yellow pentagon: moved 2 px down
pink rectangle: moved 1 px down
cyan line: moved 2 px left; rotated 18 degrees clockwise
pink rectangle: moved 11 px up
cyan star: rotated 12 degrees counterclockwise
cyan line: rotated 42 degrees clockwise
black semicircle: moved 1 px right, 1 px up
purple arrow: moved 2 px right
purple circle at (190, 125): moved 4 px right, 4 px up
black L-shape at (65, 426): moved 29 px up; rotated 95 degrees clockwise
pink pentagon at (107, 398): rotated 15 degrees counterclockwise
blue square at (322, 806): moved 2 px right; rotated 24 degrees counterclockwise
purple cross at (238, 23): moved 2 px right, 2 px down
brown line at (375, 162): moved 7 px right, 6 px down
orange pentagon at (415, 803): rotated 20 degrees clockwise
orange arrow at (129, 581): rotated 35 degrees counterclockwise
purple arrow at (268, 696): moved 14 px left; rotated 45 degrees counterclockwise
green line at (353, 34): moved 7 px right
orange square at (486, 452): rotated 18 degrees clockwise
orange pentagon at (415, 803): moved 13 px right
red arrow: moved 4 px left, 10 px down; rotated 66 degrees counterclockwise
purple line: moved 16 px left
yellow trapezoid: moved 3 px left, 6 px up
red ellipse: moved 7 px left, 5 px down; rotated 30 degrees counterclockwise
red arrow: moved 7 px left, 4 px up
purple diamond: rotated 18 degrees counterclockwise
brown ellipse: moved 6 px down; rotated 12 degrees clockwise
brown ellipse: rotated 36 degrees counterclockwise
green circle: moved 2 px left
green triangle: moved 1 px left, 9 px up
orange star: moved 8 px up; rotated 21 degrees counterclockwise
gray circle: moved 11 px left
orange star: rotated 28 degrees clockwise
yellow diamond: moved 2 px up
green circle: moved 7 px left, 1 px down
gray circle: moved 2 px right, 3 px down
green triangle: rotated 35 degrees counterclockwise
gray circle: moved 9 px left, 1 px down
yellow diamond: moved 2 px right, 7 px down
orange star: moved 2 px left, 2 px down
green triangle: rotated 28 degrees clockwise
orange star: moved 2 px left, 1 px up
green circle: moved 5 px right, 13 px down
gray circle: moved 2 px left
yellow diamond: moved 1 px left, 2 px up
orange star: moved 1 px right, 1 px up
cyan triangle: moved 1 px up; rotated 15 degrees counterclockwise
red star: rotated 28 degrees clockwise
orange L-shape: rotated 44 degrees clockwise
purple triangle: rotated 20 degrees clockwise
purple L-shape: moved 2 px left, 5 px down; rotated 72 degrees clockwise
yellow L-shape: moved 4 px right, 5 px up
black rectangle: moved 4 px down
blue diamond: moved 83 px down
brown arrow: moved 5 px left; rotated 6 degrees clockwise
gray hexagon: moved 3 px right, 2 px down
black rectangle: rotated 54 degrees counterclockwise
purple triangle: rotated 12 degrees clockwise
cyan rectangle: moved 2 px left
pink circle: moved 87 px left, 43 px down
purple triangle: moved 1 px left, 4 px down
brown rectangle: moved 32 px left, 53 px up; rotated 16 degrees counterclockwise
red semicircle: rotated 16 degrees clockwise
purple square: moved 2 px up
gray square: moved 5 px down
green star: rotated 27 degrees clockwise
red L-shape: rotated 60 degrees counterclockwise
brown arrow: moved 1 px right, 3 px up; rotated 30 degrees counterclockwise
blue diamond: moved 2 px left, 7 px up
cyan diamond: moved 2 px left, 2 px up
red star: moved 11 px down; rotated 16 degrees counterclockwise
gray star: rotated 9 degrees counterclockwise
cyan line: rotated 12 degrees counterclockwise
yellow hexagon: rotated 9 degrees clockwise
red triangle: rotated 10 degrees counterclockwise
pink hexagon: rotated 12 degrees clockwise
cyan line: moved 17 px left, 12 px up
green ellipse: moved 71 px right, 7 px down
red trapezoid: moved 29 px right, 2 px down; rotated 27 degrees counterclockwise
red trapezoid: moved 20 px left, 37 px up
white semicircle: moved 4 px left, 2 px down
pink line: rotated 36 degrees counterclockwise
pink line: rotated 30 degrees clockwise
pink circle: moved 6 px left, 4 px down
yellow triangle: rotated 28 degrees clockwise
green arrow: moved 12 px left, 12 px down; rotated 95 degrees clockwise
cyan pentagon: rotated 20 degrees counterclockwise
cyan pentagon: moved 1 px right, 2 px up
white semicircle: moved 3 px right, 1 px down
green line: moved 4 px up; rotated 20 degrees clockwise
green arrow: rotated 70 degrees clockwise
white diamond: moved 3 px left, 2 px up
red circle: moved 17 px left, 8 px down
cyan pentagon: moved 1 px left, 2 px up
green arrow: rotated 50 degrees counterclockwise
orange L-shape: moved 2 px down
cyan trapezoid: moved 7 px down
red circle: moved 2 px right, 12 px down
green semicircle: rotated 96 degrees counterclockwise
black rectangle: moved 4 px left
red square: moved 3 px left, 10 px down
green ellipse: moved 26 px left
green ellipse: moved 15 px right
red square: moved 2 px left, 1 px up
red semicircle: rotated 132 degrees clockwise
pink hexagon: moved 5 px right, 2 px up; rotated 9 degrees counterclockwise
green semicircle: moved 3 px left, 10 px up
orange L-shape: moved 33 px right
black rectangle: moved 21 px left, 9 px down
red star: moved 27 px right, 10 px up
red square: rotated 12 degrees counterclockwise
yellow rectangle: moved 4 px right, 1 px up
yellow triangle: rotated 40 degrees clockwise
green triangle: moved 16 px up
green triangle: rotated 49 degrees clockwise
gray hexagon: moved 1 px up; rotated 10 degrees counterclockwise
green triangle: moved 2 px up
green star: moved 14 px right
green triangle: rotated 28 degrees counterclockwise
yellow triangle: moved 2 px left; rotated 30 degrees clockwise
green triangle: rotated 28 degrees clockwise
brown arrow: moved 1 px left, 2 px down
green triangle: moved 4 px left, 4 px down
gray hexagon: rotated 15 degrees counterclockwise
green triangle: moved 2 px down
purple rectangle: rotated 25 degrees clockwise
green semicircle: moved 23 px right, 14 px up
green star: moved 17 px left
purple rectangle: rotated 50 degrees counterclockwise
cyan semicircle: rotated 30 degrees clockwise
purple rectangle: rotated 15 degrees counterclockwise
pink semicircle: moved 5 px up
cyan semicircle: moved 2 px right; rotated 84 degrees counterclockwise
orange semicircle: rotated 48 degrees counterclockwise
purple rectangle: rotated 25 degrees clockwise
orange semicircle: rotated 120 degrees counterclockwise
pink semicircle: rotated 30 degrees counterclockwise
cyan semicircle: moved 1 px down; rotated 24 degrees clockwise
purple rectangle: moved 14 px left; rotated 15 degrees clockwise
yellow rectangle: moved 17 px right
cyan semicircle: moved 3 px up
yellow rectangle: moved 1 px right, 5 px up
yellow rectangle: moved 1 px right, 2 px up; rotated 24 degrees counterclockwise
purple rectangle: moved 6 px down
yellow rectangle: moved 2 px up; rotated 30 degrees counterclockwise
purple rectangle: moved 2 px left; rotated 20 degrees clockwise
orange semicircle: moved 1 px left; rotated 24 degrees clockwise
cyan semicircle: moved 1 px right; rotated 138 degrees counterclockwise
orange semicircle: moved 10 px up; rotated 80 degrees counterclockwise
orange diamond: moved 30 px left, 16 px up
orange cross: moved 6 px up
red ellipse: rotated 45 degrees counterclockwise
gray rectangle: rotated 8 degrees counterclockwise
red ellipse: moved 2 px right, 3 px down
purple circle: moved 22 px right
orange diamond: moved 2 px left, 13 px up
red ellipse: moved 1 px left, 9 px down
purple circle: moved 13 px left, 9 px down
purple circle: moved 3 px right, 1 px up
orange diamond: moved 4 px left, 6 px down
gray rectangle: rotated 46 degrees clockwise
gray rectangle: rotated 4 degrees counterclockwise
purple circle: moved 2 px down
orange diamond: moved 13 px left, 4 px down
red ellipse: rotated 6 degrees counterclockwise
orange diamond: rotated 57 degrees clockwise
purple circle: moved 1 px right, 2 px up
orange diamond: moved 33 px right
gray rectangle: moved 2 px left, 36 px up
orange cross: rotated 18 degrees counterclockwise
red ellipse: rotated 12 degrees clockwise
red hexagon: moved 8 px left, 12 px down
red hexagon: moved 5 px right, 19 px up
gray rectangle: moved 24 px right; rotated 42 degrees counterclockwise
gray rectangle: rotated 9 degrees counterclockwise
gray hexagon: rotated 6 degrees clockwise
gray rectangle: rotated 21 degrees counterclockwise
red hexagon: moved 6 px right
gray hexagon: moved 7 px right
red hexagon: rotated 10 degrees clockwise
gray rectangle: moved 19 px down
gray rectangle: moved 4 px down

◆ ◆ ◆

● QUÉ SE PIDE
Presenta en una lista numerada las líneas de las entradas desde la primera hasta la que contiene "orange arrow at", ambas incluidas, y omite las líneas en blanco.

● RESPUESTA COMPLETA
1. yellow pentagon: moved 2 px down
2. pink rectangle: moved 1 px down
3. cyan line: moved 2 px left; rotated 18 degrees clockwise
4. pink rectangle: moved 11 px up
5. cyan star: rotated 12 degrees counterclockwise
6. cyan line: rotated 42 degrees clockwise
7. black semicircle: moved 1 px right, 1 px up
8. purple arrow: moved 2 px right
9. purple circle at (190, 125): moved 4 px right, 4 px up
10. black L-shape at (65, 426): moved 29 px up; rotated 95 degrees clockwise
11. pink pentagon at (107, 398): rotated 15 degrees counterclockwise
12. blue square at (322, 806): moved 2 px right; rotated 24 degrees counterclockwise
13. purple cross at (238, 23): moved 2 px right, 2 px down
14. brown line at (375, 162): moved 7 px right, 6 px down
15. orange pentagon at (415, 803): rotated 20 degrees clockwise
16. orange arrow at (129, 581): rotated 35 degrees counterclockwise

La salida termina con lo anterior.